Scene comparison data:
# # #
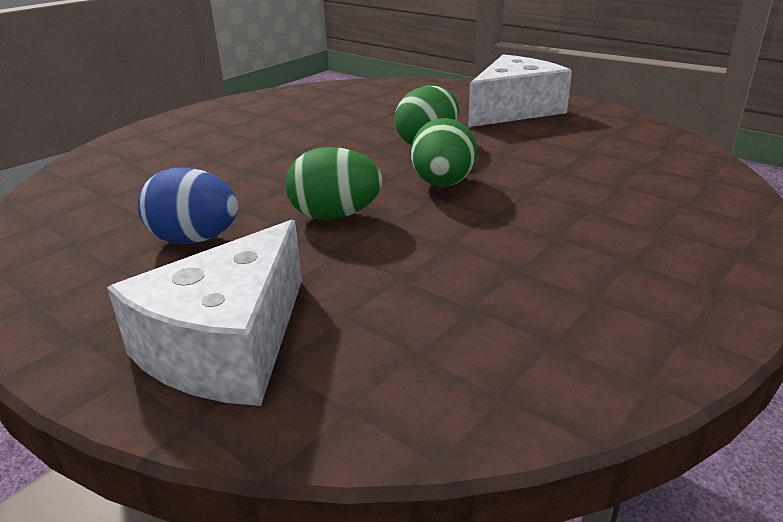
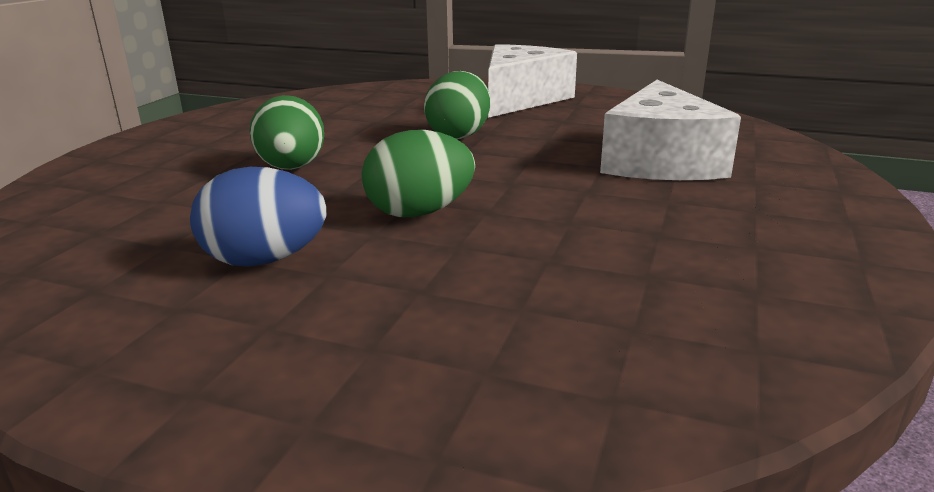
camera: 20 degrees left, 5 degrees down
(228, 345) = (409, 363): white cheese -> white cheese (660, 161)
(442, 184) = (510, 169): green egg -> green egg (292, 168)

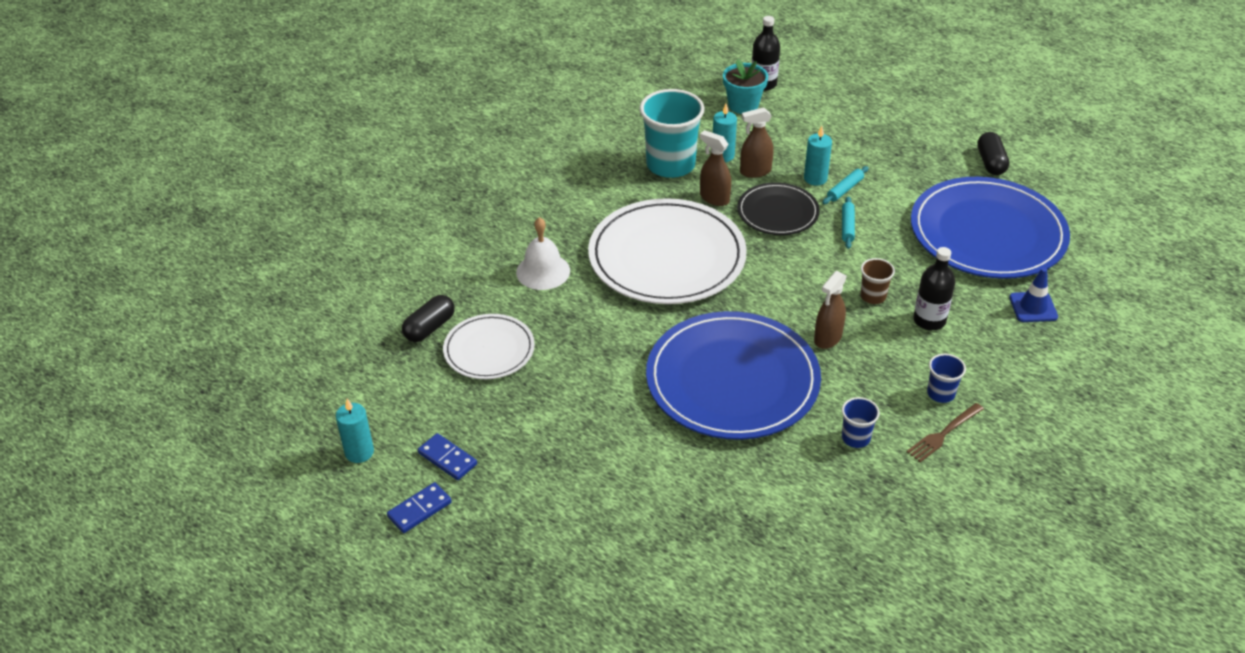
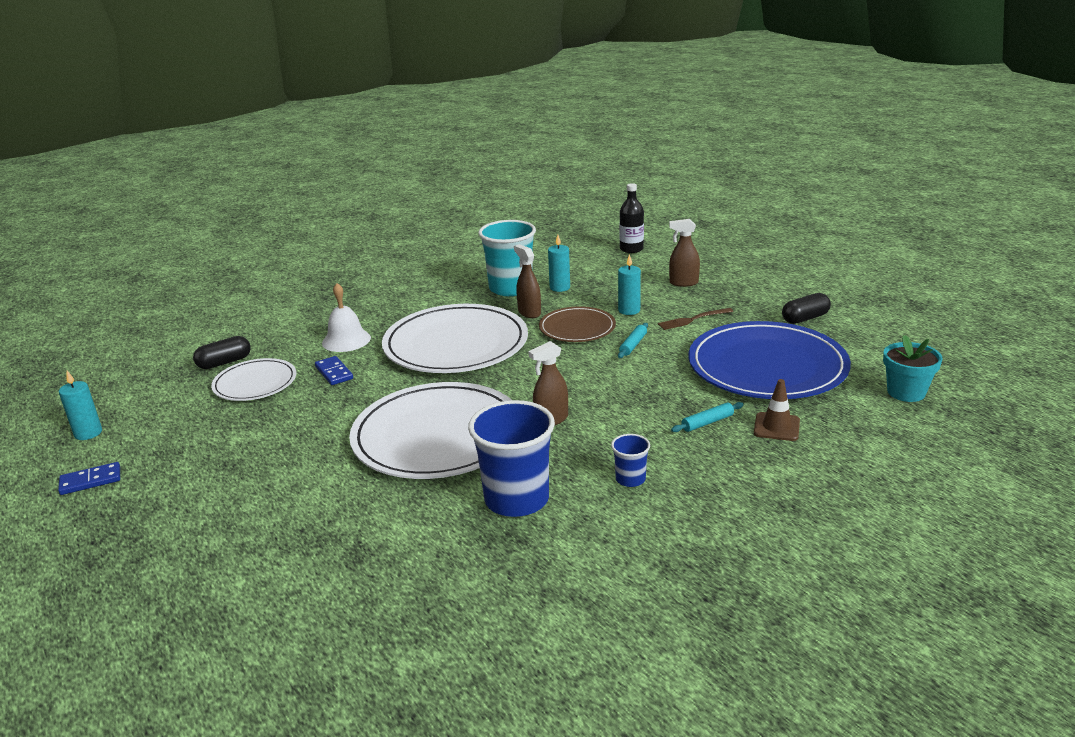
camera: 20 degrees right, 15 degrees down
(447, 458) = (149, 449): blue domino -> blue domino (334, 373)
(732, 380) = (437, 436): blue plate -> white plate
(743, 105) = (603, 260): turquoise flower pot -> turquoise flower pot (906, 392)
(755, 171) = (579, 300): brown spray bottle -> brown spray bottle (683, 283)
(777, 212) = (577, 328): black plate -> brown plate
(845, 189) = (650, 320): turquoise rolling pin -> turquoise rolling pin (707, 422)
(855, 438) = (516, 499): blue cup -> blue cup, size x2.12
(873, 296) = (619, 396): brown cup -> none
(929, 320) = (661, 421): black bottle -> none
(943, 434) = (608, 513): brown fork -> brown fork (692, 320)
(990, 162) = (805, 318): black capsule -> black capsule turned 45 degrees clockwise
(1033, 307) = (776, 427): blue traffic cone -> brown traffic cone

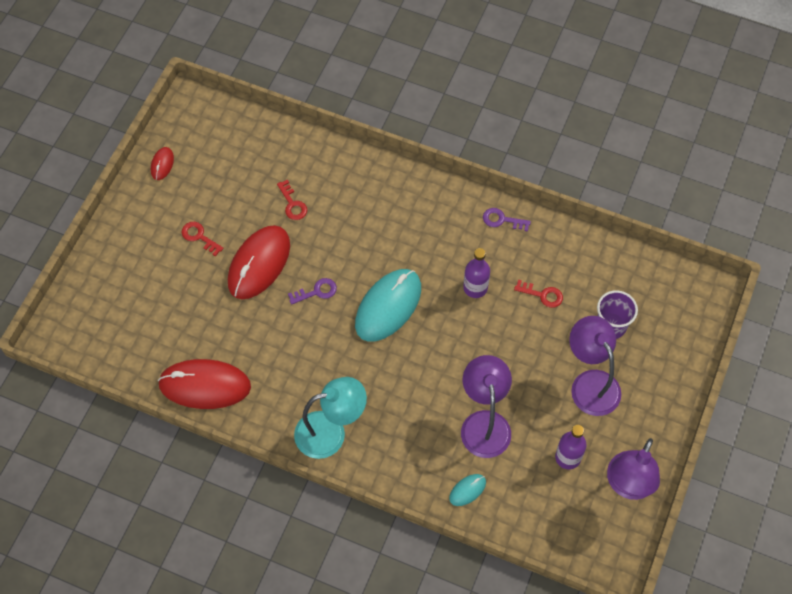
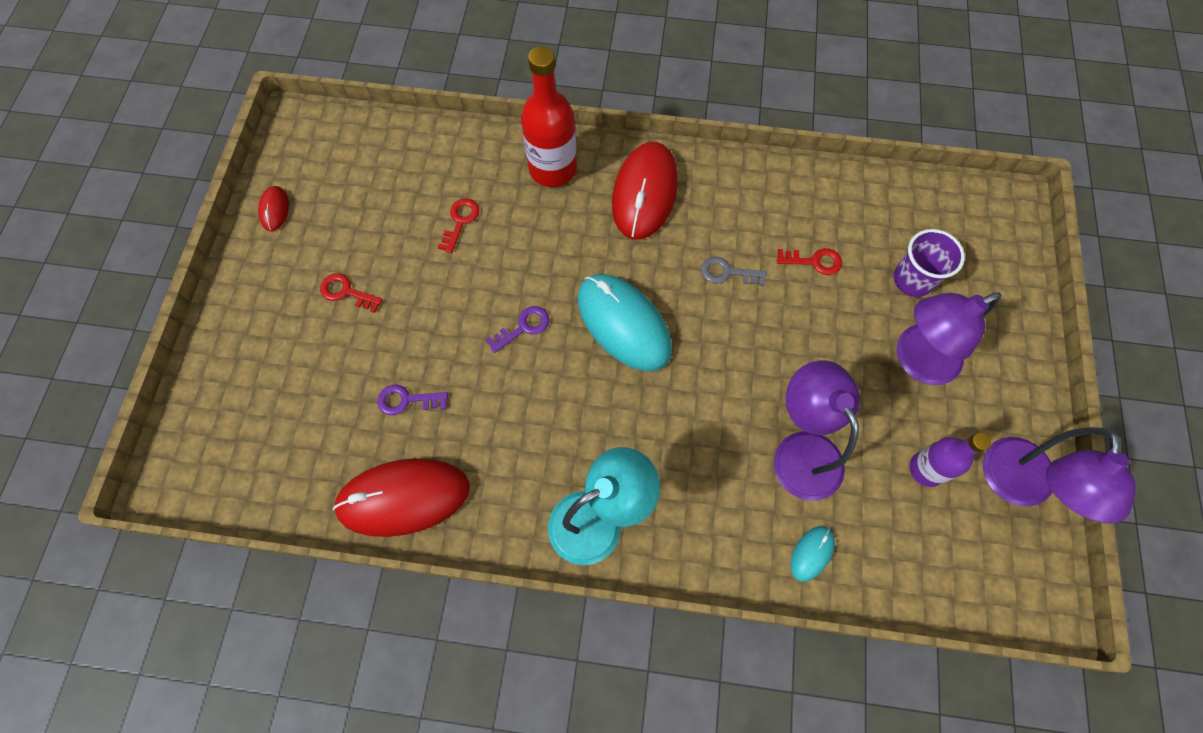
camera: 15 degrees left, 5 degrees up
(259, 264) = (436, 309): red mouse -> red mouse (645, 193)
(292, 204) = (460, 221): red key -> red key turned 120 degrees counterclockwise
(371, 180) = (553, 169): none -> red bottle
(388, 306) = (623, 324): turquoise mouse -> turquoise mouse turned 60 degrees counterclockwise
(475, 288) = (727, 272): purple bottle -> grey key
(502, 220) = (731, 181): purple key -> purple key (407, 400)
(590, 383) = (916, 360): purple lamp -> purple lamp turned 75 degrees counterclockwise

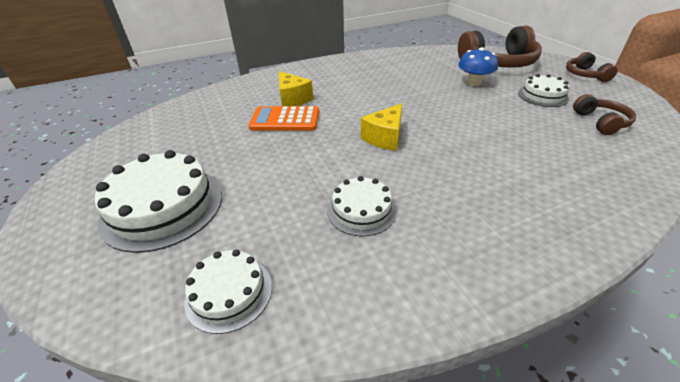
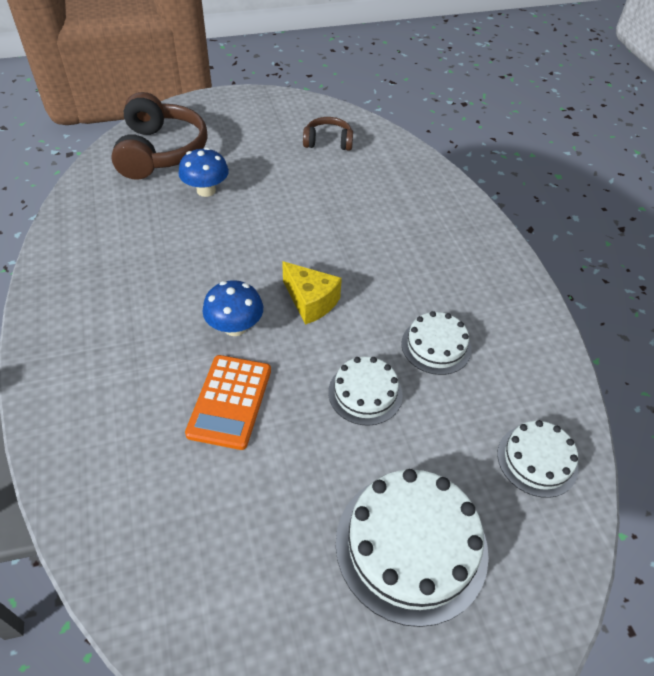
camera: 85 degrees left, 10 degrees up
(292, 99) = (165, 388): yellow cheese -> none
(347, 112) = (235, 327): none -> blue mushroom
(542, 96) = (263, 153): white cake -> white cake (365, 393)
(585, 75) = (229, 107): brown headphones -> none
# # #
What the exercise asks: With no pictures included, write out the entries exactly.

Task output:
camera: 20 degrees left, 5 degrees down
(228, 345) = (409, 363): white cheese -> white cheese (660, 161)
(442, 184) = (510, 169): green egg -> green egg (292, 168)

camera: 20 degrees right, 15 degrees down
(447, 458) = (149, 449): blue domino -> blue domino (334, 373)
(732, 380) = (437, 436): blue plate -> white plate
(743, 105) = (603, 260): turquoise flower pot -> turquoise flower pot (906, 392)
(755, 171) = (579, 300): brown spray bottle -> brown spray bottle (683, 283)
(777, 212) = (577, 328): black plate -> brown plate
(845, 189) = (650, 320): turquoise rolling pin -> turquoise rolling pin (707, 422)
(855, 438) = (516, 499): blue cup -> blue cup, size x2.12
(873, 296) = (619, 396): brown cup -> none
(929, 320) = (661, 421): black bottle -> none
(943, 434) = (608, 513): brown fork -> brown fork (692, 320)
(990, 162) = (805, 318): black capsule -> black capsule turned 45 degrees clockwise
(1033, 307) = (776, 427): blue traffic cone -> brown traffic cone

camera: 15 degrees left, 5 degrees up
(259, 264) = (436, 309): red mouse -> red mouse (645, 193)
(292, 204) = (460, 221): red key -> red key turned 120 degrees counterclockwise
(371, 180) = (553, 169): none -> red bottle
(388, 306) = (623, 324): turquoise mouse -> turquoise mouse turned 60 degrees counterclockwise
(475, 288) = (727, 272): purple bottle -> grey key
(502, 220) = (731, 181): purple key -> purple key (407, 400)
(590, 383) = (916, 360): purple lamp -> purple lamp turned 75 degrees counterclockwise

camera: 85 degrees left, 10 degrees up
(292, 99) = (165, 388): yellow cheese -> none
(347, 112) = (235, 327): none -> blue mushroom
(542, 96) = (263, 153): white cake -> white cake (365, 393)
(585, 75) = (229, 107): brown headphones -> none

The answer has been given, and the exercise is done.